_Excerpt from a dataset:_
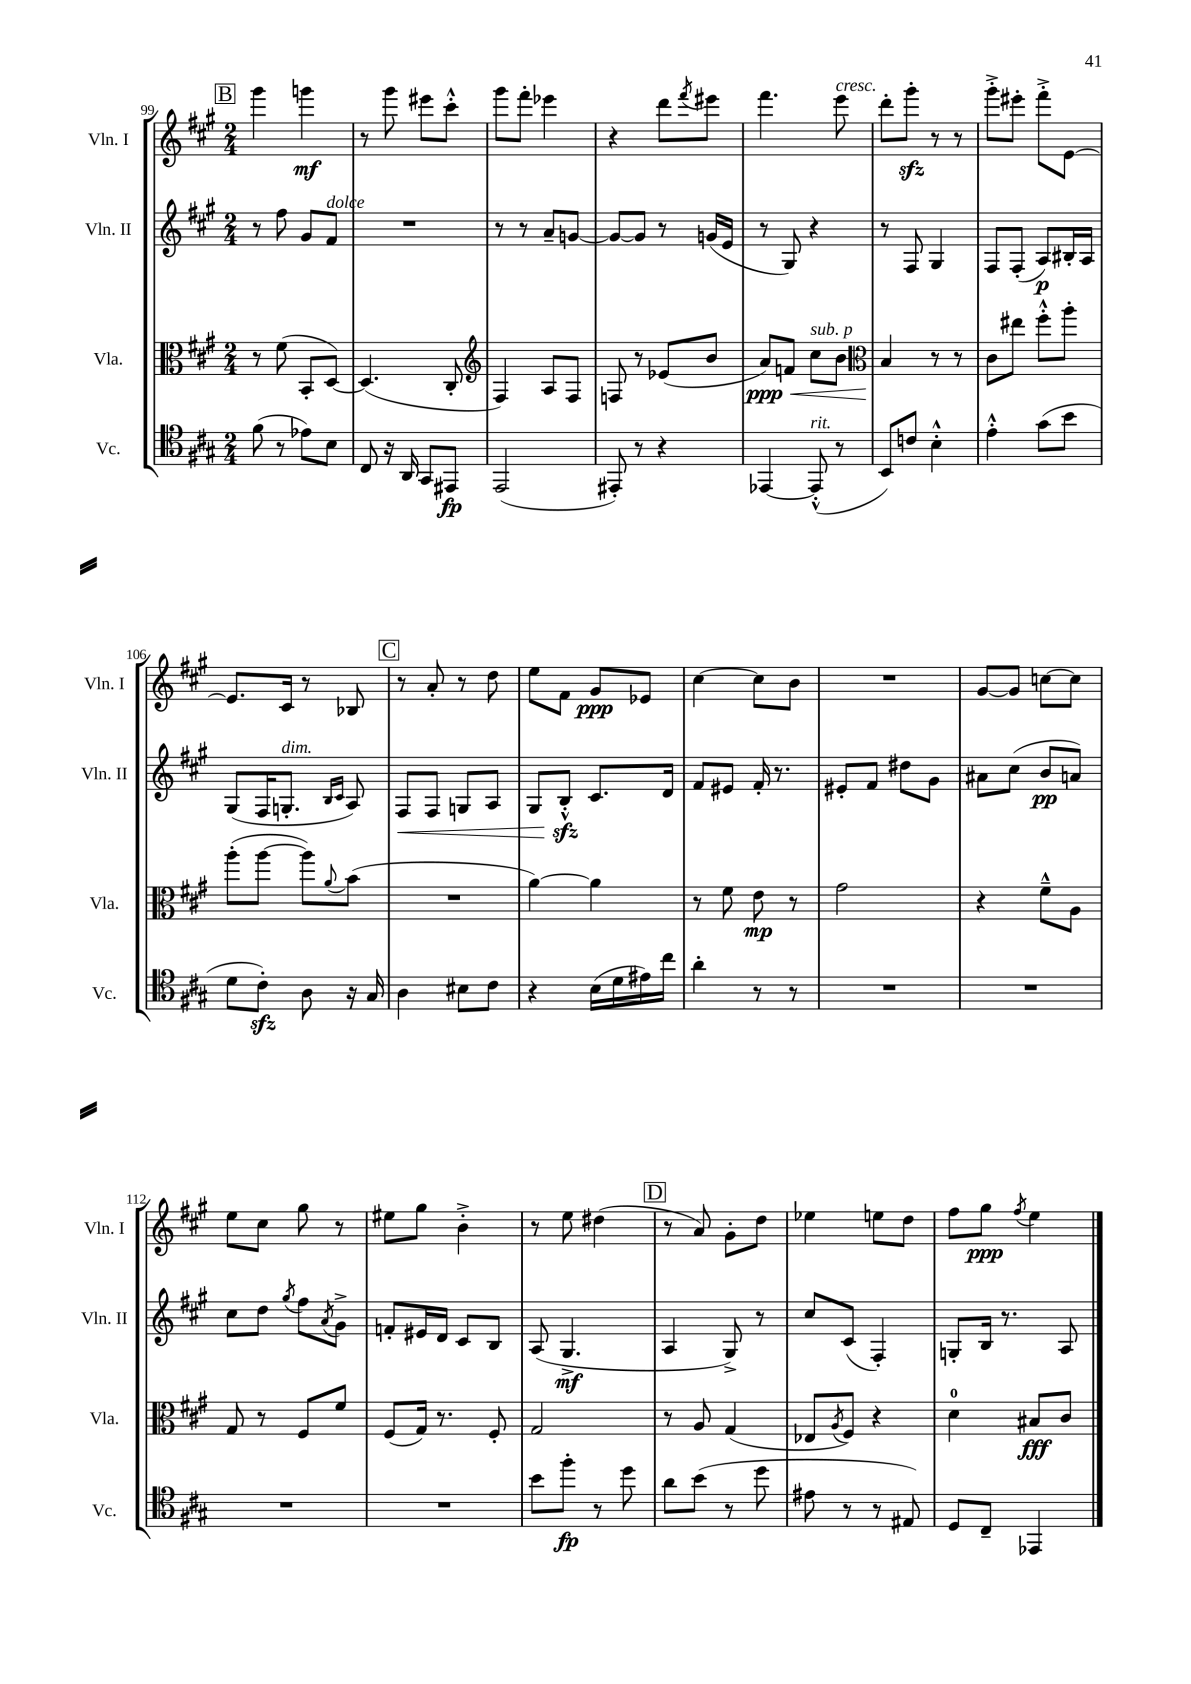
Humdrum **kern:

**kern	**kern	**kern	**kern
*staff4	*staff3	*staff2	*staff1
*clefC4	*clefC3	*clefG2	*clefG2
*k[f#c#g#]	*k[f#c#g#]	*k[f#c#g#]	*k[f#c#g#]
*M2/4	*M2/4	*M2/4	*M2/4
(8f#	8r	8r	4ggg#
8r	(8f#	8ff#	.
8e-)	8BB'	8g#	4ggg
8B	[8D)	8f#	.
=	=	=	=
8C#	(4.D]	2r	8r
16r	.	.	8ggg#
16AA	.	.	.
8GG#	.	.	8eee#
8EE#	8C#'	.	8ccc#'^^
=	=	=	=
*	*clefG2	*	*
(2EE	4F#)	8r	8ggg#
.	.	8r	8fff#'
.	8A	8a~	4eee-
.	8F#	[8g	.
=	=	=	=
8EE#')	8F	8g_	4r
8r	8r	8g]	.
4r	(8e-	8r	8ddd
.	.	.	8qfff#
.	8b	(16g	8eee#
.	.	16e	.
=	=	=	=
[4EE-	8a)	8r	4.fff#
.	8f	8G#)	.
(8EE-'^^]	8cc#	4r	.
8r	8b	.	8eee
=	=	=	=
*	*clefC3	*	*
8BB)	4B	8r	8ddd'
8c	.	8F#	8ggg#'
4B'^^	8r	4G#	8r
.	8r	.	8r
=	=	=	=
4e'^^	8c#	8F#	8ggg#'^
.	8ee#	(8F#'	8eee#'
(8g#	8ff#'^^	8A)	8fff#'^
8b	8aa'	16B#'	[8e
.	.	16A	.
=	=	=	=
8d	(8aa'	(8G#	8.e]
8c#')	[8aa	16F#	.
.	.	8.G'	16c#
8A	8aa])	.	8r
.	.	16qqB	.
.	8qqa	16qqc#	.
16r	(8b	8A)	8B-
16G#	.	.	.
=	=	=	=
4A	2r	8F#	8r
.	.	8F#	8a'
8B#	.	8G	8r
8c#	.	8A	8dd
=	=	=	=
4r	[4a)	8G#	8ee
.	.	8B'^^	8f#
(16B	4a]	8.c#	8g#
16d	.	.	.
16e#)	.	.	8e-
16cc#	.	16d	.
=	=	=	=
4a'	8r	8f#	[4cc#
.	8f#	8e#	.
8r	8e	16f#'	8cc#]
.	.	8.r	.
8r	8r	.	8b
=	=	=	=
2r	2g#	8e#'	2r
.	.	8f#	.
.	.	8dd#	.
.	.	8g#	.
=	=	=	=
2r	4r	8a#	[8g#
.	.	(8cc#	8g#]
.	8f#~^^	8b	[8cc
.	8A	8a)	8cc]
=	=	=	=
2r	8G#	8cc#	8ee
.	8r	8dd	8cc#
.	.	8qgg#	.
.	8F#	8ff#	8gg#
.	.	8qa	.
.	8f#	8g#^	8r
=	=	=	=
2r	(8F#	8f'	8ee#
.	16G#)	16e#	8gg#
.	8.r	16d	.
.	.	8c#	4b'^
.	8F#'	8B	.
=	=	=	=
8b	2G#	(8A	8r
8ff#'	.	4.G#^	8ee
8r	.	.	(4dd#
8dd	.	.	.
=	=	=	=
8a	8r	4A	8r
(8b	8A	.	8a)
8r	(4G#	8G#^)	8g#'
8dd	.	8r	8dd
=	=	=	=
8e#	8E-	8cc#	4ee-
.	8qA	.	.
8r	8F#)	(8c#	.
8r	4r	4F#')	8ee
8E#)	.	.	8dd
=	=	=	=
8D	4d	8G'	8ff#
8C#~	.	16B	8gg#
.	.	8.r	.
.	.	.	8qff#
4EE-	8B#	.	4ee
.	8c#	8A	.
==	==	==	==
*-	*-	*-	*-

_WHAT IS BEING ASKED:_
Retype every line of the items above exactly, character for character, but leave out the pictures.

_EXPECTED ANSWER:_
Humdrum **kern:

**kern	**kern	**kern	**kern
*staff4	*staff3	*staff2	*staff1
*clefC4	*clefC3	*clefG2	*clefG2
*k[f#c#g#]	*k[f#c#g#]	*k[f#c#g#]	*k[f#c#g#]
*M2/4	*M2/4	*M2/4	*M2/4
(8f#	8r	8r	4ggg#
8r	(8f#	8ff#	.
8e-)	8BB'	8g#	4ggg
8B	[8D)	8f#	.
=	=	=	=
8C#	(4.D]	2r	8r
16r	.	.	8ggg#
16AA	.	.	.
8GG#	.	.	8eee#
8EE#	8C#'	.	8ccc#'^^
=	=	=	=
*	*clefG2	*	*
(2EE	4F#)	8r	8ggg#
.	.	8r	8fff#'
.	8A	8a~	4eee-
.	8F#	[8g	.
=	=	=	=
8EE#')	8F	8g_	4r
8r	8r	8g]	.
4r	(8e-	8r	8ddd
.	.	.	8qfff#
.	8b	(16g	8eee#
.	.	16e	.
=	=	=	=
[4EE-	8a)	8r	4.fff#
.	8f	8G#)	.
(8EE-'^^]	8cc#	4r	.
8r	8b	.	8eee
=	=	=	=
*	*clefC3	*	*
8BB)	4B	8r	8ddd'
8c	.	8F#	8ggg#'
4B'^^	8r	4G#	8r
.	8r	.	8r
=	=	=	=
4e'^^	8c#	8F#	8ggg#'^
.	8ee#	(8F#'	8eee#'
(8g#	8ff#'^^	8A)	8fff#'^
8b	8aa'	16B#'	[8e
.	.	16A	.
=	=	=	=
8d	(8aa'	(8G#	8.e]
8c#')	[8aa	16F#	.
.	.	8.G'	16c#
8A	8aa])	.	8r
.	.	16qqB	.
.	8qqa	16qqc#	.
16r	(8b	8A)	8B-
16G#	.	.	.
=	=	=	=
4A	2r	8F#	8r
.	.	8F#	8a'
8B#	.	8G	8r
8c#	.	8A	8dd
=	=	=	=
4r	[4a)	8G#	8ee
.	.	8B'^^	8f#
(16B	4a]	8.c#	8g#
16d	.	.	.
16e#)	.	.	8e-
16cc#	.	16d	.
=	=	=	=
4a'	8r	8f#	[4cc#
.	8f#	8e#	.
8r	8e	16f#'	8cc#]
.	.	8.r	.
8r	8r	.	8b
=	=	=	=
2r	2g#	8e#'	2r
.	.	8f#	.
.	.	8dd#	.
.	.	8g#	.
=	=	=	=
2r	4r	8a#	[8g#
.	.	(8cc#	8g#]
.	8f#~^^	8b	[8cc
.	8A	8a)	8cc]
=	=	=	=
2r	8G#	8cc#	8ee
.	8r	8dd	8cc#
.	.	8qgg#	.
.	8F#	8ff#	8gg#
.	.	8qa	.
.	8f#	8g#^	8r
=	=	=	=
2r	(8F#	8f'	8ee#
.	16G#)	16e#	8gg#
.	8.r	16d	.
.	.	8c#	4b'^
.	8F#'	8B	.
=	=	=	=
8b	2G#	(8A	8r
8ff#'	.	4.G#^	8ee
8r	.	.	(4dd#
8dd	.	.	.
=	=	=	=
8a	8r	4A	8r
(8b	8A	.	8a)
8r	(4G#	8G#^)	8g#'
8dd	.	8r	8dd
=	=	=	=
8e#	8E-	8cc#	4ee-
.	8qA	.	.
8r	8F#)	(8c#	.
8r	4r	4F#')	8ee
8E#)	.	.	8dd
=	=	=	=
8D	4d	8G'	8ff#
8C#~	.	16B	8gg#
.	.	8.r	.
.	.	.	8qff#
4EE-	8B#	.	4ee
.	8c#	8A	.
==	==	==	==
*-	*-	*-	*-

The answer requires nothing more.